▶ _Your goal_
Extract every line between the one with "F201: 5A (N3, N4) -> none" and the end of the entries, both included, word for word and free of pictures.

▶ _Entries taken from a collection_

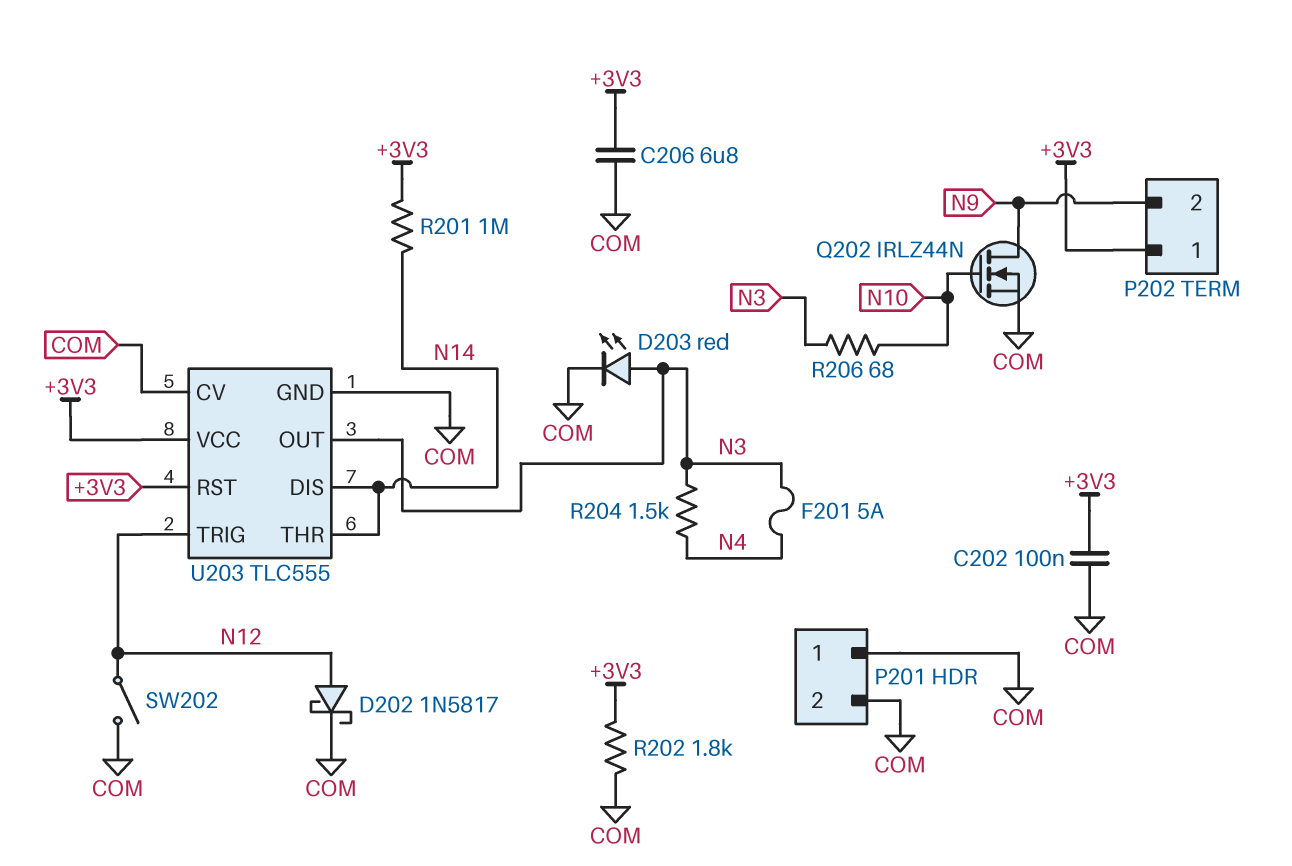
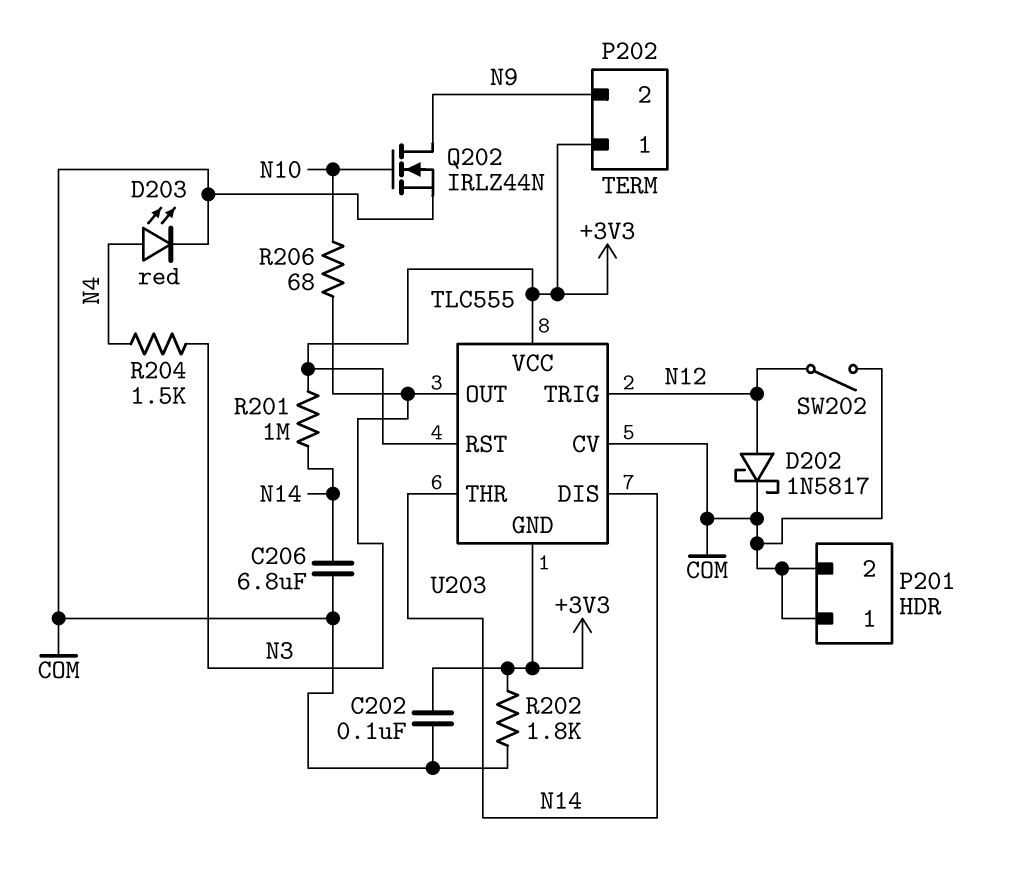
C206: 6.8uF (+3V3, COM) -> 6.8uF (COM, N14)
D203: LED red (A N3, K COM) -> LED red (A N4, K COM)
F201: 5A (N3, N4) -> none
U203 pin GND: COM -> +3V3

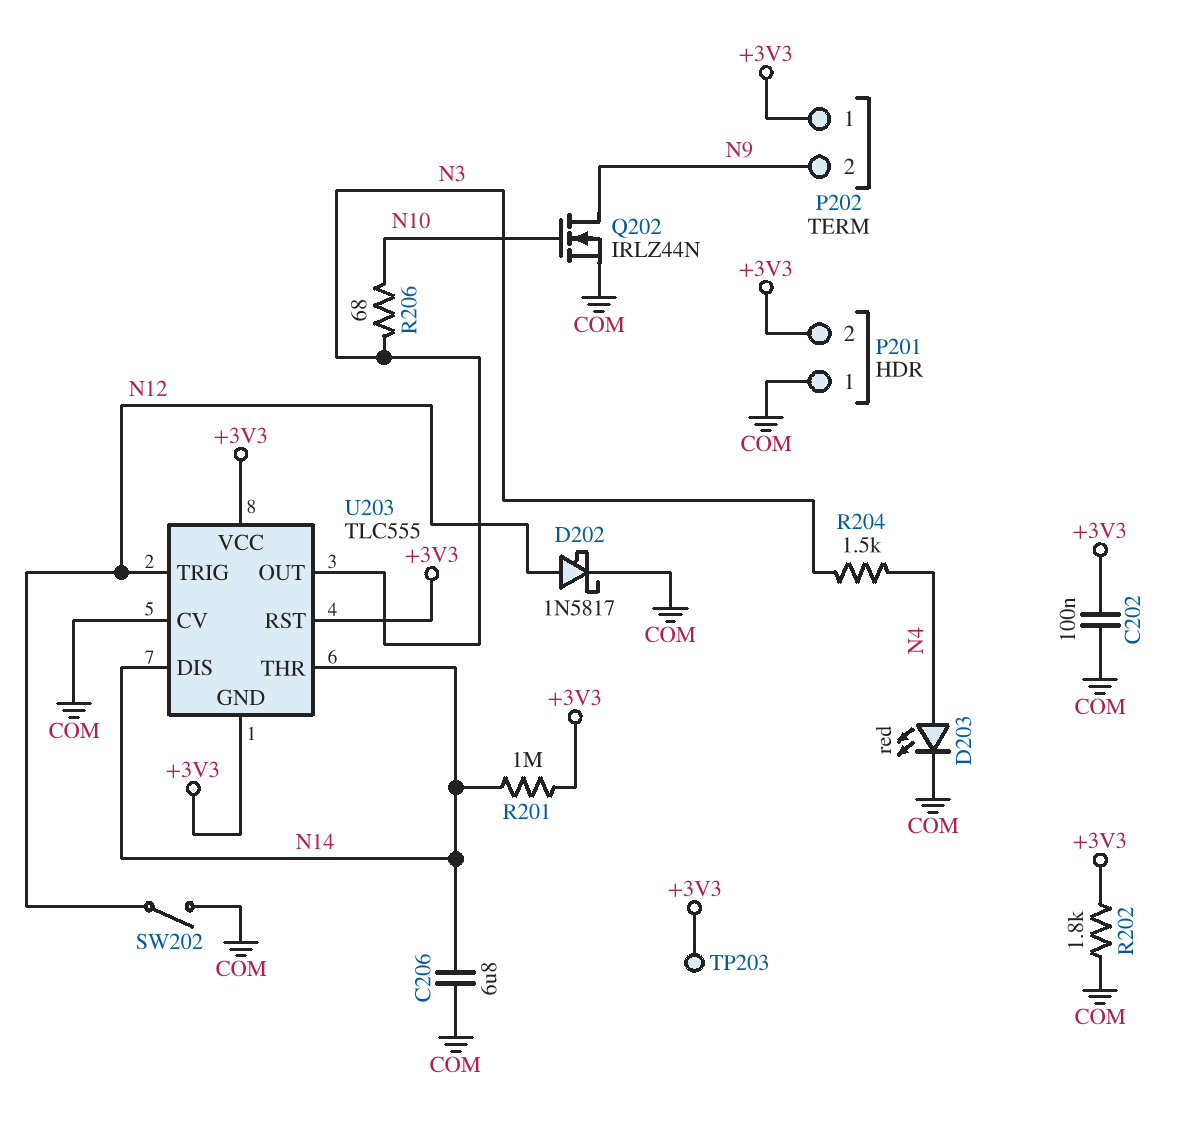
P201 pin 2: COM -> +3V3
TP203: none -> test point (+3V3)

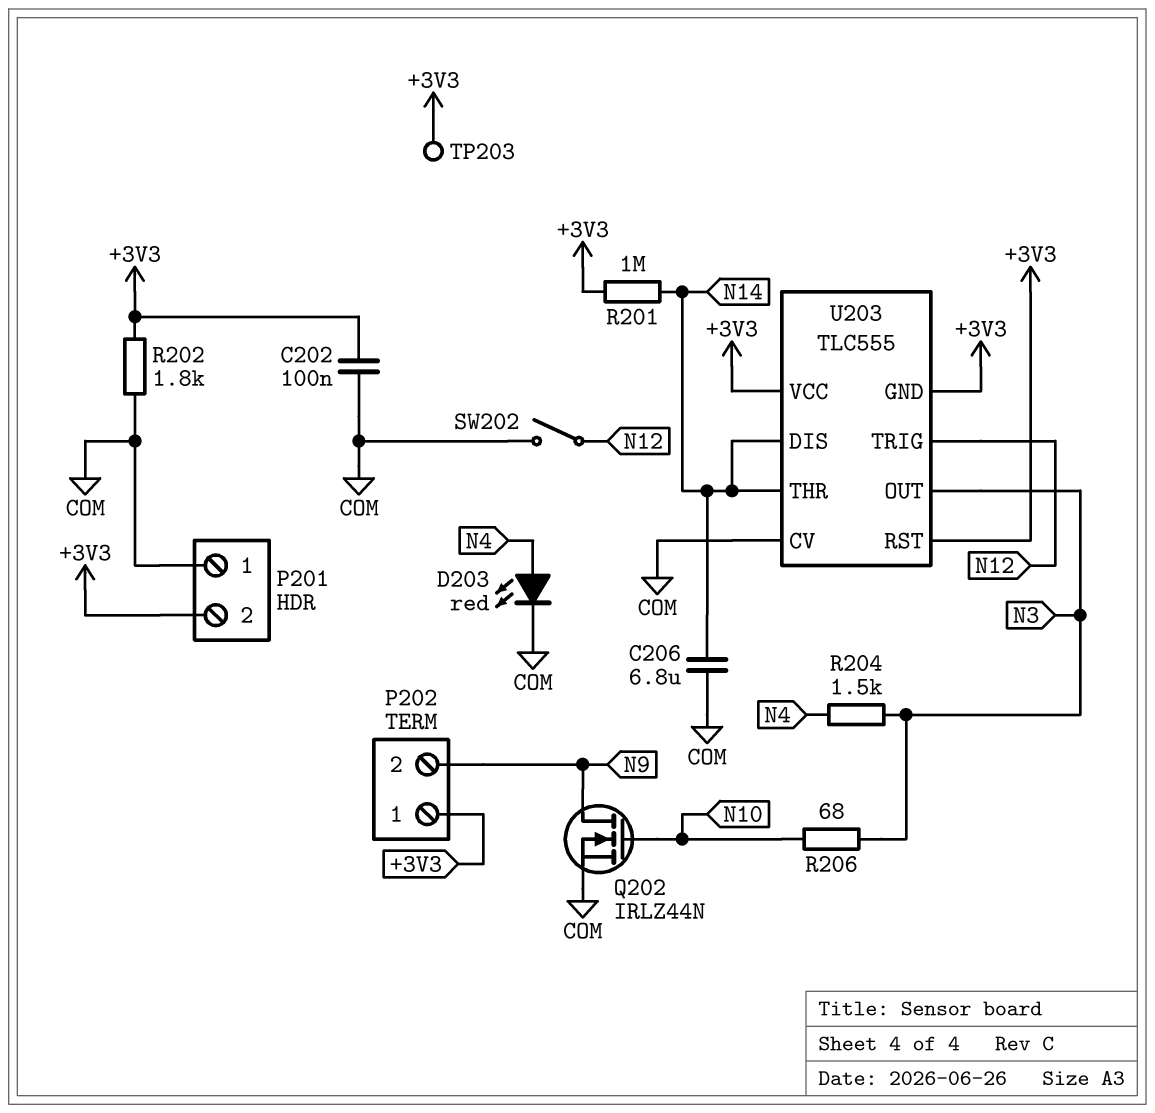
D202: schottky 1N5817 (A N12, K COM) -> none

▶ _Finished task_
F201: 5A (N3, N4) -> none
U203 pin GND: COM -> +3V3

P201 pin 2: COM -> +3V3
TP203: none -> test point (+3V3)

D202: schottky 1N5817 (A N12, K COM) -> none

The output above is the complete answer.